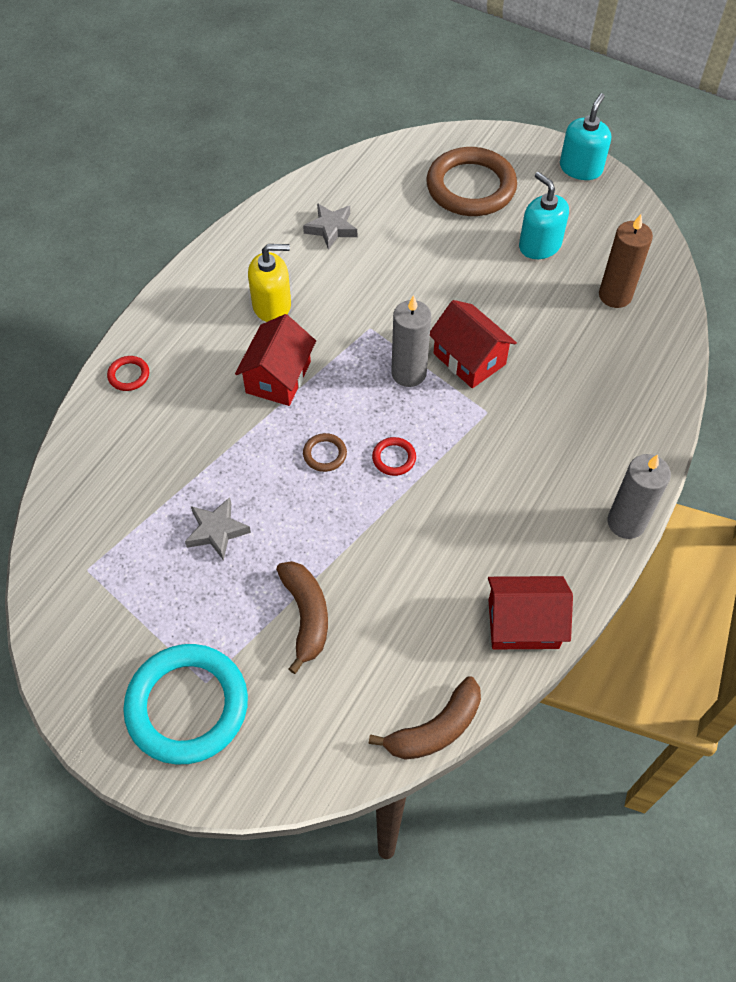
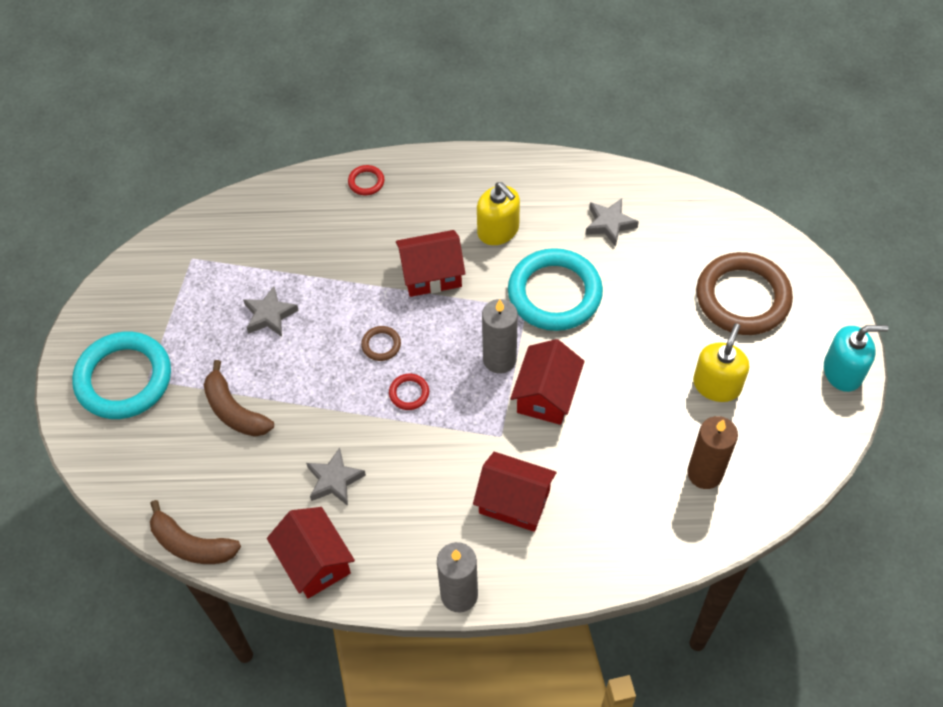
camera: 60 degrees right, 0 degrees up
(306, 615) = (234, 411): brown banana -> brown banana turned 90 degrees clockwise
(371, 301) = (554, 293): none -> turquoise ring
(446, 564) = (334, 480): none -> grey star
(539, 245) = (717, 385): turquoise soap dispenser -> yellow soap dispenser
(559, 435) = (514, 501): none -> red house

*What you should do*. Every line between the start of the listing and the line containing "(446, 564) = (334, 480): none -> grey star", both ends counted, needs to be printed exactly, minus the pictures.

*Output for this task*.
camera: 60 degrees right, 0 degrees up
(306, 615) = (234, 411): brown banana -> brown banana turned 90 degrees clockwise
(371, 301) = (554, 293): none -> turquoise ring
(446, 564) = (334, 480): none -> grey star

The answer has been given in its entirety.